About this exercise:
Omitting any pictures, transcribe the entries below exactly.

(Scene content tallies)

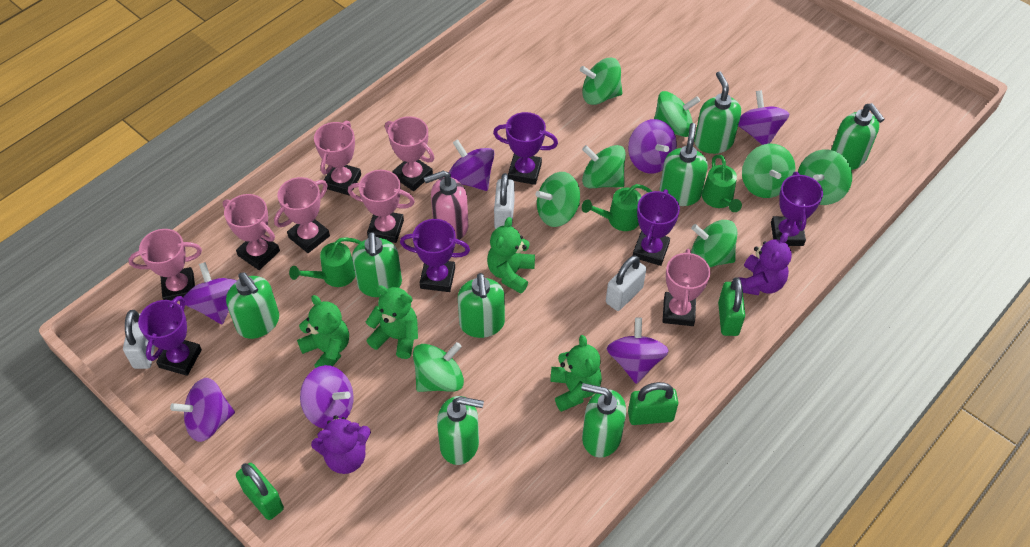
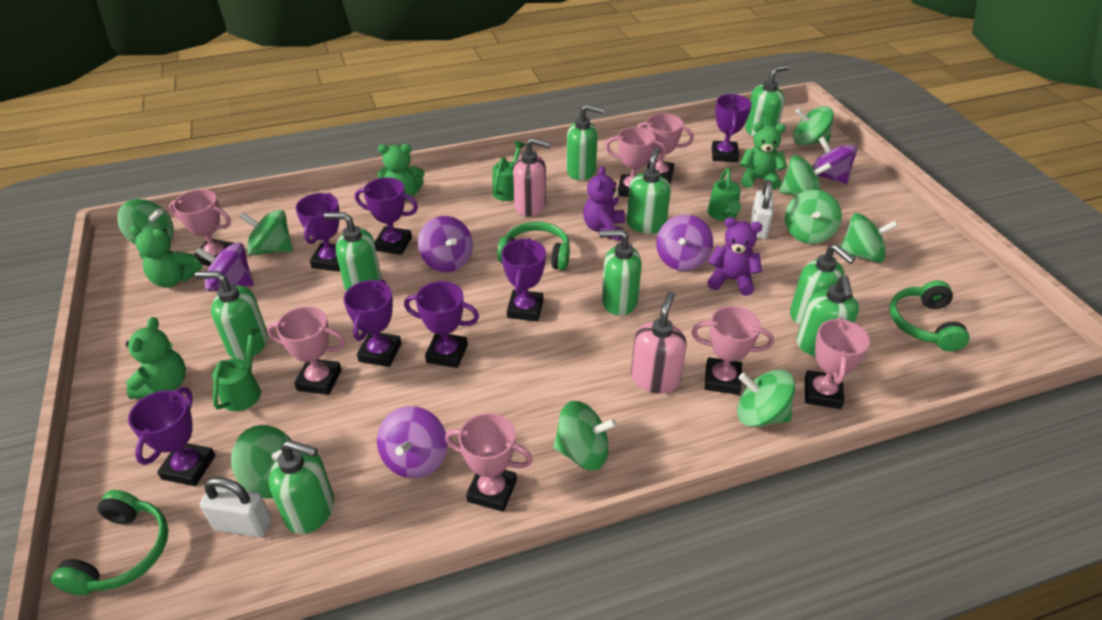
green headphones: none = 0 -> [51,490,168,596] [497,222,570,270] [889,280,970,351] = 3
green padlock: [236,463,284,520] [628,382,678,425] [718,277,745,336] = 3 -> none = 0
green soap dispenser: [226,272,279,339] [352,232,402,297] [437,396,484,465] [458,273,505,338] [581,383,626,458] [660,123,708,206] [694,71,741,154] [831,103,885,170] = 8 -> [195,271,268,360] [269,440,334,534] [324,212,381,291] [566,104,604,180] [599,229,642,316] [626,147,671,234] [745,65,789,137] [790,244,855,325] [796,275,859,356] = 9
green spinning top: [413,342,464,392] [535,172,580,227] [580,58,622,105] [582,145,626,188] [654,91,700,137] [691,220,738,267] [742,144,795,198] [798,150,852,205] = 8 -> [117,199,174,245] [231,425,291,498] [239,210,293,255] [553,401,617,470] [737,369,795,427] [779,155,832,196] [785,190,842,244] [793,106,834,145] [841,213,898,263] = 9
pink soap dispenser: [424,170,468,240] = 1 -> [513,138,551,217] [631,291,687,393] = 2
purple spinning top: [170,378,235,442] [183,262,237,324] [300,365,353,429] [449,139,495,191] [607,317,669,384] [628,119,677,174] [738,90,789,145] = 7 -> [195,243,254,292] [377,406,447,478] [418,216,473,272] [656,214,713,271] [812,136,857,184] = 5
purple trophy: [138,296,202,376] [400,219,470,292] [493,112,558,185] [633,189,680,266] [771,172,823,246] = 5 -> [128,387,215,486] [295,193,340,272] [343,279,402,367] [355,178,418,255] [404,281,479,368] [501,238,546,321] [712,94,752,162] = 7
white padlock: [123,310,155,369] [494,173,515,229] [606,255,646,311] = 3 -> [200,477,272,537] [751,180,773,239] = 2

Written solution:
green headphones: none = 0 -> [51,490,168,596] [497,222,570,270] [889,280,970,351] = 3
green padlock: [236,463,284,520] [628,382,678,425] [718,277,745,336] = 3 -> none = 0
green soap dispenser: [226,272,279,339] [352,232,402,297] [437,396,484,465] [458,273,505,338] [581,383,626,458] [660,123,708,206] [694,71,741,154] [831,103,885,170] = 8 -> [195,271,268,360] [269,440,334,534] [324,212,381,291] [566,104,604,180] [599,229,642,316] [626,147,671,234] [745,65,789,137] [790,244,855,325] [796,275,859,356] = 9
green spinning top: [413,342,464,392] [535,172,580,227] [580,58,622,105] [582,145,626,188] [654,91,700,137] [691,220,738,267] [742,144,795,198] [798,150,852,205] = 8 -> [117,199,174,245] [231,425,291,498] [239,210,293,255] [553,401,617,470] [737,369,795,427] [779,155,832,196] [785,190,842,244] [793,106,834,145] [841,213,898,263] = 9
pink soap dispenser: [424,170,468,240] = 1 -> [513,138,551,217] [631,291,687,393] = 2
purple spinning top: [170,378,235,442] [183,262,237,324] [300,365,353,429] [449,139,495,191] [607,317,669,384] [628,119,677,174] [738,90,789,145] = 7 -> [195,243,254,292] [377,406,447,478] [418,216,473,272] [656,214,713,271] [812,136,857,184] = 5
purple trophy: [138,296,202,376] [400,219,470,292] [493,112,558,185] [633,189,680,266] [771,172,823,246] = 5 -> [128,387,215,486] [295,193,340,272] [343,279,402,367] [355,178,418,255] [404,281,479,368] [501,238,546,321] [712,94,752,162] = 7
white padlock: [123,310,155,369] [494,173,515,229] [606,255,646,311] = 3 -> [200,477,272,537] [751,180,773,239] = 2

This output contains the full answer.